§ ASSIGNMENT:
The data below should be copied out exactly, with its pictures omitted.

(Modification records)
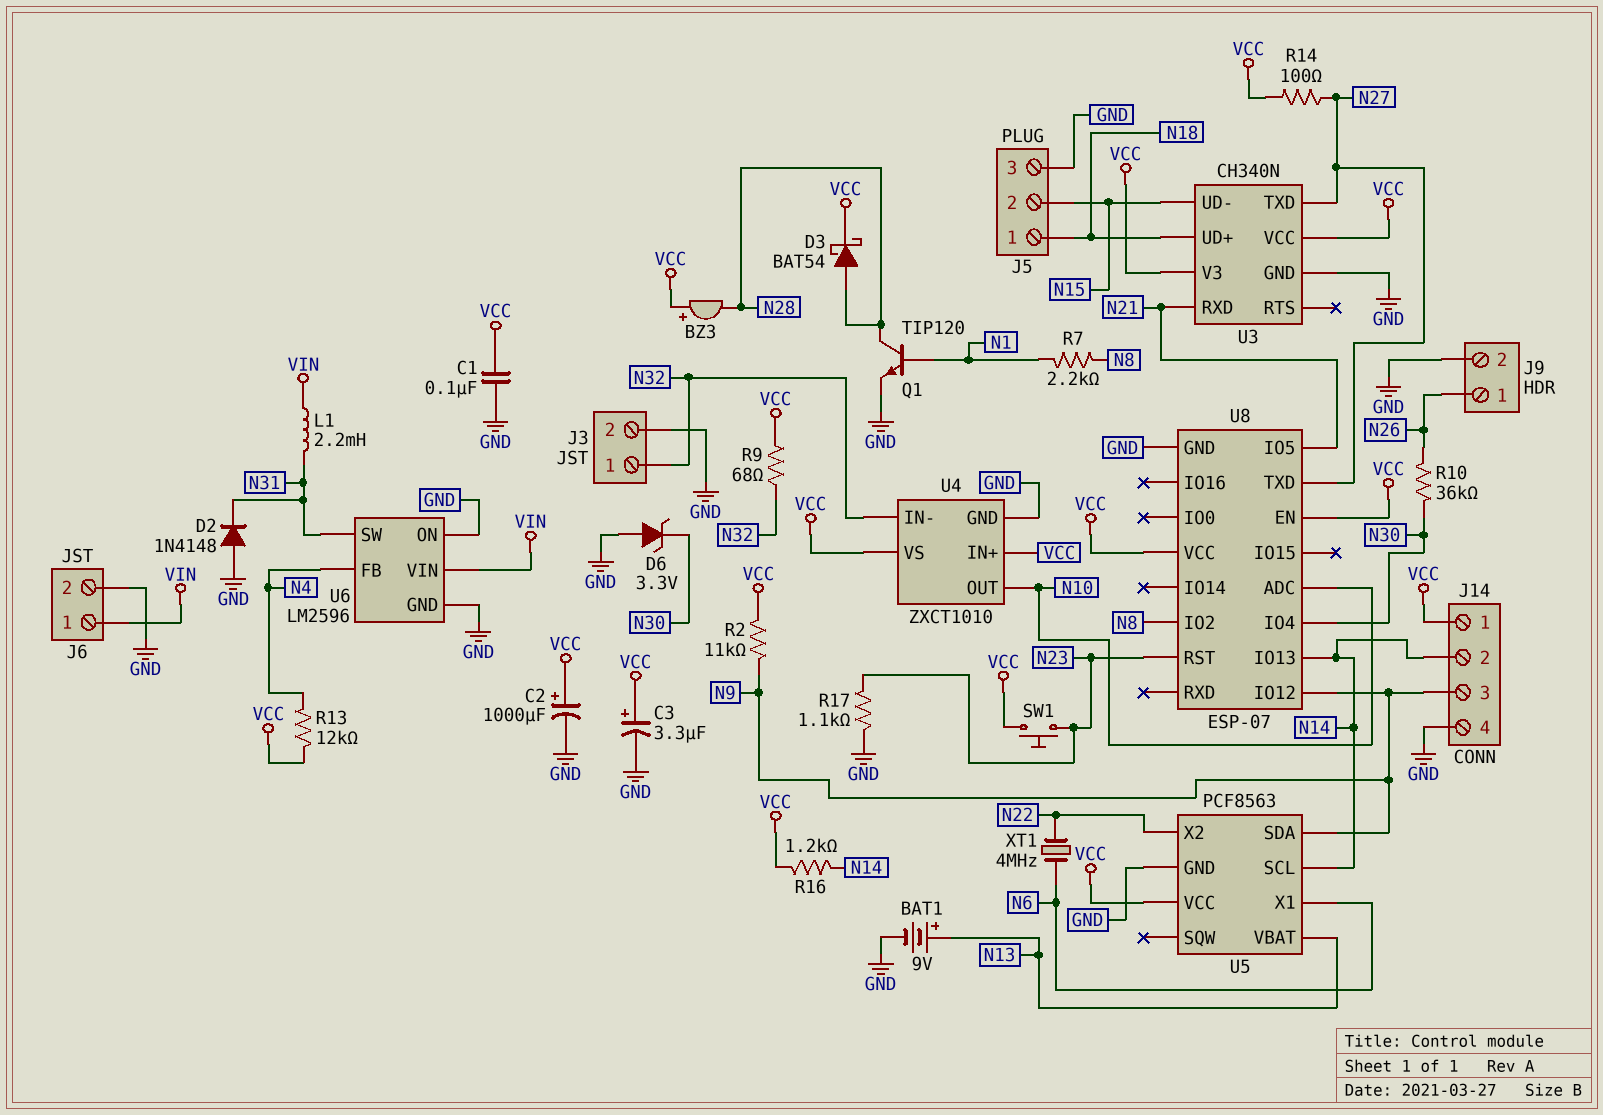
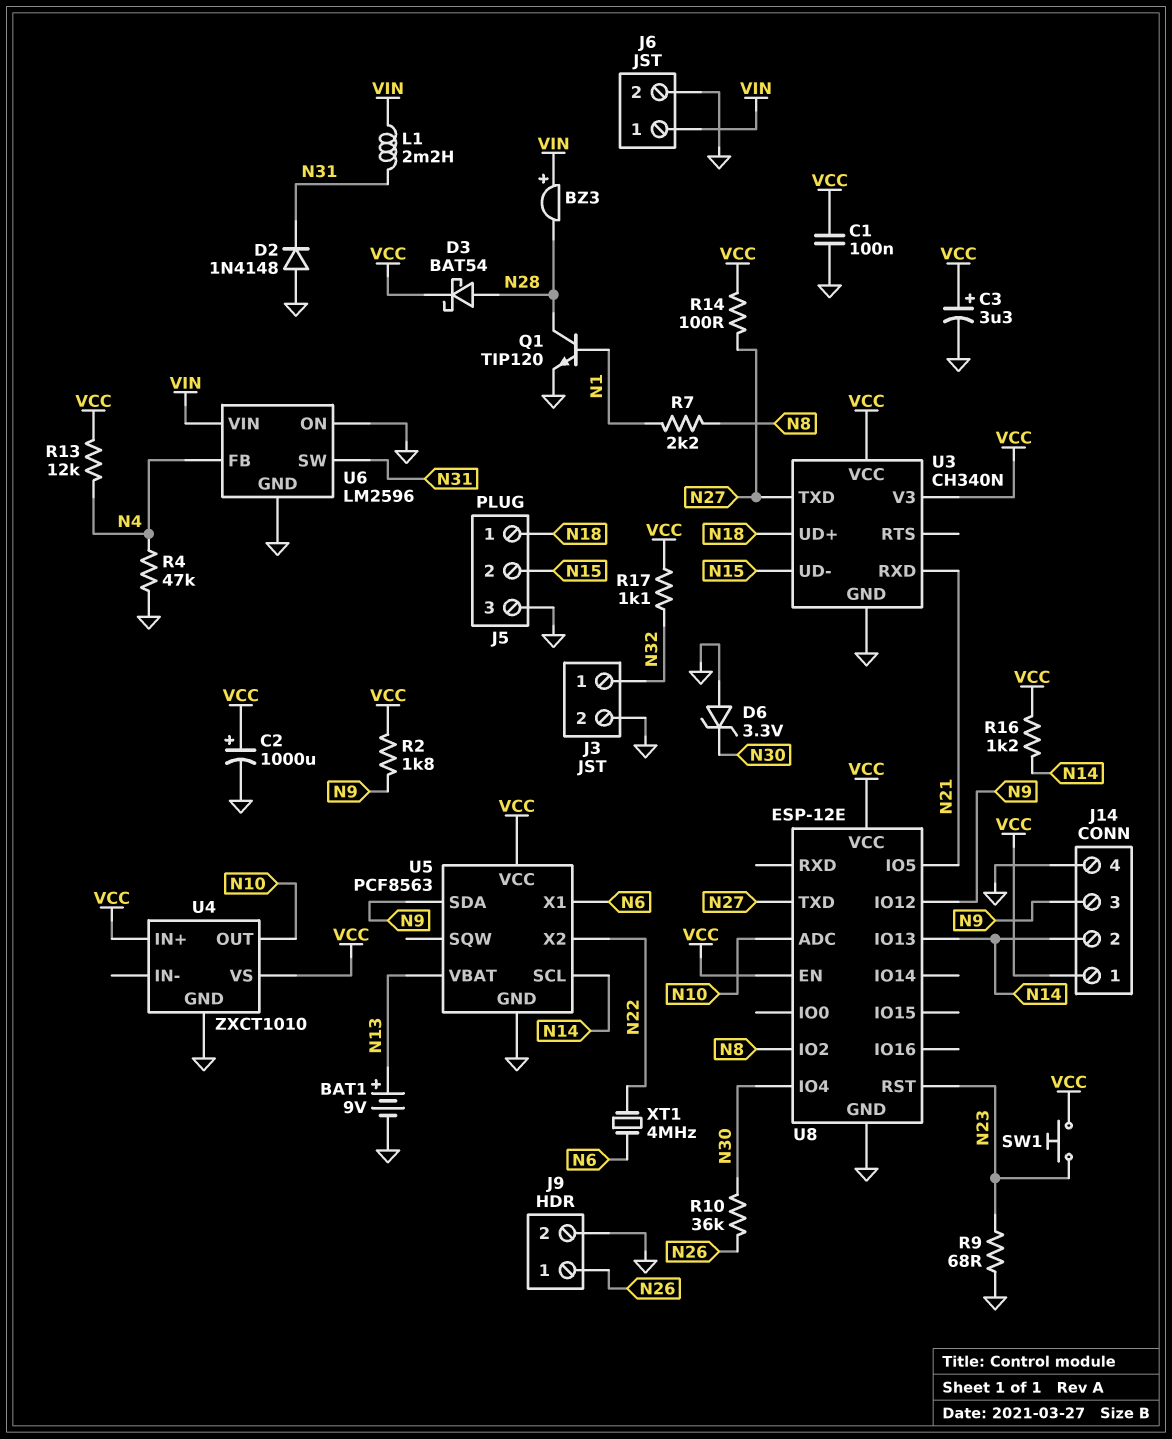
BZ3: buzzer (plus VCC, minus N28) -> buzzer (plus VIN, minus N28)
R2: 11k (N9, VCC) -> 1.8k (N9, VCC)
R4: none -> 47k (GND, N4)
R9: 68 (N32, VCC) -> 68 (GND, N23)
R17: 1.1k (GND, N23) -> 1.1k (N32, VCC)
U4 pin IN-: N32 -> none
U8: ESP-07 -> ESP-12E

§ WRITTEN RESPONSE:
BZ3: buzzer (plus VCC, minus N28) -> buzzer (plus VIN, minus N28)
R2: 11k (N9, VCC) -> 1.8k (N9, VCC)
R4: none -> 47k (GND, N4)
R9: 68 (N32, VCC) -> 68 (GND, N23)
R17: 1.1k (GND, N23) -> 1.1k (N32, VCC)
U4 pin IN-: N32 -> none
U8: ESP-07 -> ESP-12E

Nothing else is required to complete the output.